## Records from a dataset
• • • • • • •
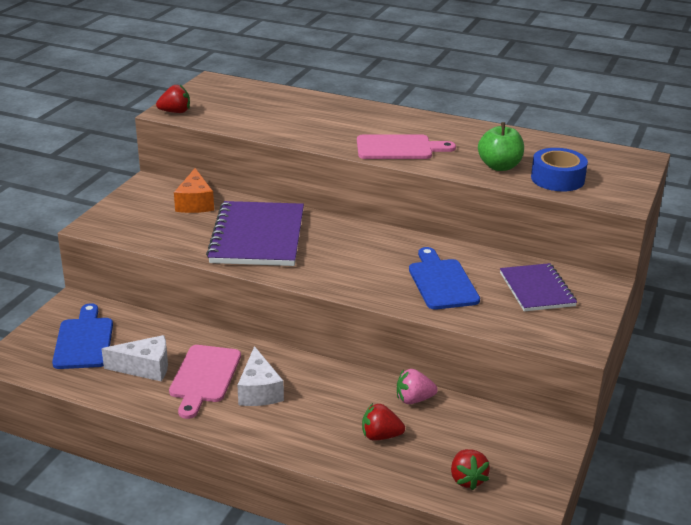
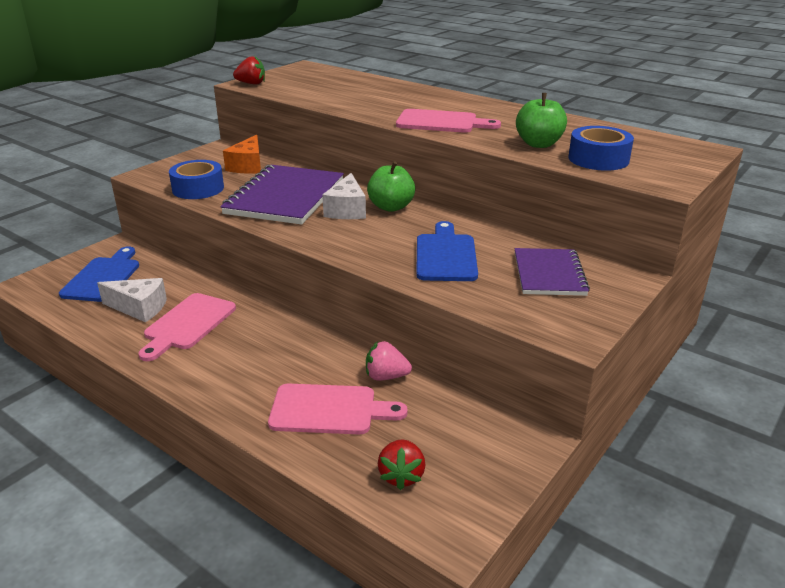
camera: 15 degrees right, 0 degrees up
(162, 236) = (198, 188): none -> blue tape
(259, 391) = (231, 344): white cheese -> white cheese (347, 210)
(365, 236) = (391, 207): none -> green apple
(380, 436) = (329, 410): red strawberry -> pink cutting board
• • • • • • •
## EXERCISE
Output every entry verbatim. Pictures do not belong in the copy.

## RESPONSE TO THE EXERCISE
camera: 15 degrees right, 0 degrees up
(162, 236) = (198, 188): none -> blue tape
(259, 391) = (231, 344): white cheese -> white cheese (347, 210)
(365, 236) = (391, 207): none -> green apple
(380, 436) = (329, 410): red strawberry -> pink cutting board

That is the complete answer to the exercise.